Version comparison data
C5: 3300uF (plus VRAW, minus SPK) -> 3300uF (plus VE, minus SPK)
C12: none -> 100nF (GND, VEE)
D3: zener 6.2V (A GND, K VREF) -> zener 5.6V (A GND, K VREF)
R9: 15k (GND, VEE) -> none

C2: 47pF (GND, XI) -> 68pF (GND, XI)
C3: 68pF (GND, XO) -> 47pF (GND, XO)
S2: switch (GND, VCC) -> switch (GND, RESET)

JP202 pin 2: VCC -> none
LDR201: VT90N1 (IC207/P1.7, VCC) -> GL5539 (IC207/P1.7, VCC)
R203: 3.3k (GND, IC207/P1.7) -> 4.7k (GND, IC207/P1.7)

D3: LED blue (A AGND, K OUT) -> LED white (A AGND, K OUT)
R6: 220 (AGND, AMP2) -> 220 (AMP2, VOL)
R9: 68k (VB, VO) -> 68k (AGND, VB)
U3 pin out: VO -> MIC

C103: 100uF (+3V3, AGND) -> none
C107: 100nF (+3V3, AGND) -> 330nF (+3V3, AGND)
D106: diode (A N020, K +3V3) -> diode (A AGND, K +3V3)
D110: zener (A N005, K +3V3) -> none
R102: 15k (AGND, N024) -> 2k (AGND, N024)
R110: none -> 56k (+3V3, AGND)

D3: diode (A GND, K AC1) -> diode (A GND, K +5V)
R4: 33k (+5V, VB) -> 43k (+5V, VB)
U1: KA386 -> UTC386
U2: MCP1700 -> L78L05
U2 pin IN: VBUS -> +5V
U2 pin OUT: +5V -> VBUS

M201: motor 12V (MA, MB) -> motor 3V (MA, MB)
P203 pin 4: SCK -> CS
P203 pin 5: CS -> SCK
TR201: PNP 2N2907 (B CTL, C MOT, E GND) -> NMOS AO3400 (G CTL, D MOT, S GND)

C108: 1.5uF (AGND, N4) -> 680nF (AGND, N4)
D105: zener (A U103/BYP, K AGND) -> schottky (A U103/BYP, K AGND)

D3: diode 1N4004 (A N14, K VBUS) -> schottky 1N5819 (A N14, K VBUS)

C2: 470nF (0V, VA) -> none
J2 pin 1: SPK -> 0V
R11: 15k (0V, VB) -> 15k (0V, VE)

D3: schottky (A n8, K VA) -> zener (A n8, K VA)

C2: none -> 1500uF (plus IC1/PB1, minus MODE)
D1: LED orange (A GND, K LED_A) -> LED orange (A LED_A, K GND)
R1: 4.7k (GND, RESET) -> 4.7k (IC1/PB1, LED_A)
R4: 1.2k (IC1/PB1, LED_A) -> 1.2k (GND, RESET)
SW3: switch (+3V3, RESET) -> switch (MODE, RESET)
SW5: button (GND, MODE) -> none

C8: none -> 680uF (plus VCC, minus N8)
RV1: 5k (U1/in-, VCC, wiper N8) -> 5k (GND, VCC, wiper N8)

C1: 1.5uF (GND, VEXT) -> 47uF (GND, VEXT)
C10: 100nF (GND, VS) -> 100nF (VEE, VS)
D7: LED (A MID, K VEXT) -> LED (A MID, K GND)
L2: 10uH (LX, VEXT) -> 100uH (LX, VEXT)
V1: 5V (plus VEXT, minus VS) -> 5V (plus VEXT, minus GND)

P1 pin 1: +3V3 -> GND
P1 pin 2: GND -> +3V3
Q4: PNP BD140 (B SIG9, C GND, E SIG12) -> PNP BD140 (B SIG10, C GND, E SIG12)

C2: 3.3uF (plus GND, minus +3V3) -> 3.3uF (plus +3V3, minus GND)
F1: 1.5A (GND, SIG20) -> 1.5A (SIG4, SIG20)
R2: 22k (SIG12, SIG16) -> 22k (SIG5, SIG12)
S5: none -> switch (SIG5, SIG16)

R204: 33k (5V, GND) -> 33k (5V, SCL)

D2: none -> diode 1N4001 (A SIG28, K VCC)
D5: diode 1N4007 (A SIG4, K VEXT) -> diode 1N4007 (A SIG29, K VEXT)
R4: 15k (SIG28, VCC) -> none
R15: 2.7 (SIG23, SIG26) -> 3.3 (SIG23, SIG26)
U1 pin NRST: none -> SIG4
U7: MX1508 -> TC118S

Task details: Transcribe all entries exactly as they appear above.

Written solution:
C5: 3300uF (plus VRAW, minus SPK) -> 3300uF (plus VE, minus SPK)
C12: none -> 100nF (GND, VEE)
D3: zener 6.2V (A GND, K VREF) -> zener 5.6V (A GND, K VREF)
R9: 15k (GND, VEE) -> none

C2: 47pF (GND, XI) -> 68pF (GND, XI)
C3: 68pF (GND, XO) -> 47pF (GND, XO)
S2: switch (GND, VCC) -> switch (GND, RESET)

JP202 pin 2: VCC -> none
LDR201: VT90N1 (IC207/P1.7, VCC) -> GL5539 (IC207/P1.7, VCC)
R203: 3.3k (GND, IC207/P1.7) -> 4.7k (GND, IC207/P1.7)

D3: LED blue (A AGND, K OUT) -> LED white (A AGND, K OUT)
R6: 220 (AGND, AMP2) -> 220 (AMP2, VOL)
R9: 68k (VB, VO) -> 68k (AGND, VB)
U3 pin out: VO -> MIC

C103: 100uF (+3V3, AGND) -> none
C107: 100nF (+3V3, AGND) -> 330nF (+3V3, AGND)
D106: diode (A N020, K +3V3) -> diode (A AGND, K +3V3)
D110: zener (A N005, K +3V3) -> none
R102: 15k (AGND, N024) -> 2k (AGND, N024)
R110: none -> 56k (+3V3, AGND)

D3: diode (A GND, K AC1) -> diode (A GND, K +5V)
R4: 33k (+5V, VB) -> 43k (+5V, VB)
U1: KA386 -> UTC386
U2: MCP1700 -> L78L05
U2 pin IN: VBUS -> +5V
U2 pin OUT: +5V -> VBUS

M201: motor 12V (MA, MB) -> motor 3V (MA, MB)
P203 pin 4: SCK -> CS
P203 pin 5: CS -> SCK
TR201: PNP 2N2907 (B CTL, C MOT, E GND) -> NMOS AO3400 (G CTL, D MOT, S GND)

C108: 1.5uF (AGND, N4) -> 680nF (AGND, N4)
D105: zener (A U103/BYP, K AGND) -> schottky (A U103/BYP, K AGND)

D3: diode 1N4004 (A N14, K VBUS) -> schottky 1N5819 (A N14, K VBUS)

C2: 470nF (0V, VA) -> none
J2 pin 1: SPK -> 0V
R11: 15k (0V, VB) -> 15k (0V, VE)

D3: schottky (A n8, K VA) -> zener (A n8, K VA)

C2: none -> 1500uF (plus IC1/PB1, minus MODE)
D1: LED orange (A GND, K LED_A) -> LED orange (A LED_A, K GND)
R1: 4.7k (GND, RESET) -> 4.7k (IC1/PB1, LED_A)
R4: 1.2k (IC1/PB1, LED_A) -> 1.2k (GND, RESET)
SW3: switch (+3V3, RESET) -> switch (MODE, RESET)
SW5: button (GND, MODE) -> none

C8: none -> 680uF (plus VCC, minus N8)
RV1: 5k (U1/in-, VCC, wiper N8) -> 5k (GND, VCC, wiper N8)

C1: 1.5uF (GND, VEXT) -> 47uF (GND, VEXT)
C10: 100nF (GND, VS) -> 100nF (VEE, VS)
D7: LED (A MID, K VEXT) -> LED (A MID, K GND)
L2: 10uH (LX, VEXT) -> 100uH (LX, VEXT)
V1: 5V (plus VEXT, minus VS) -> 5V (plus VEXT, minus GND)

P1 pin 1: +3V3 -> GND
P1 pin 2: GND -> +3V3
Q4: PNP BD140 (B SIG9, C GND, E SIG12) -> PNP BD140 (B SIG10, C GND, E SIG12)

C2: 3.3uF (plus GND, minus +3V3) -> 3.3uF (plus +3V3, minus GND)
F1: 1.5A (GND, SIG20) -> 1.5A (SIG4, SIG20)
R2: 22k (SIG12, SIG16) -> 22k (SIG5, SIG12)
S5: none -> switch (SIG5, SIG16)

R204: 33k (5V, GND) -> 33k (5V, SCL)

D2: none -> diode 1N4001 (A SIG28, K VCC)
D5: diode 1N4007 (A SIG4, K VEXT) -> diode 1N4007 (A SIG29, K VEXT)
R4: 15k (SIG28, VCC) -> none
R15: 2.7 (SIG23, SIG26) -> 3.3 (SIG23, SIG26)
U1 pin NRST: none -> SIG4
U7: MX1508 -> TC118S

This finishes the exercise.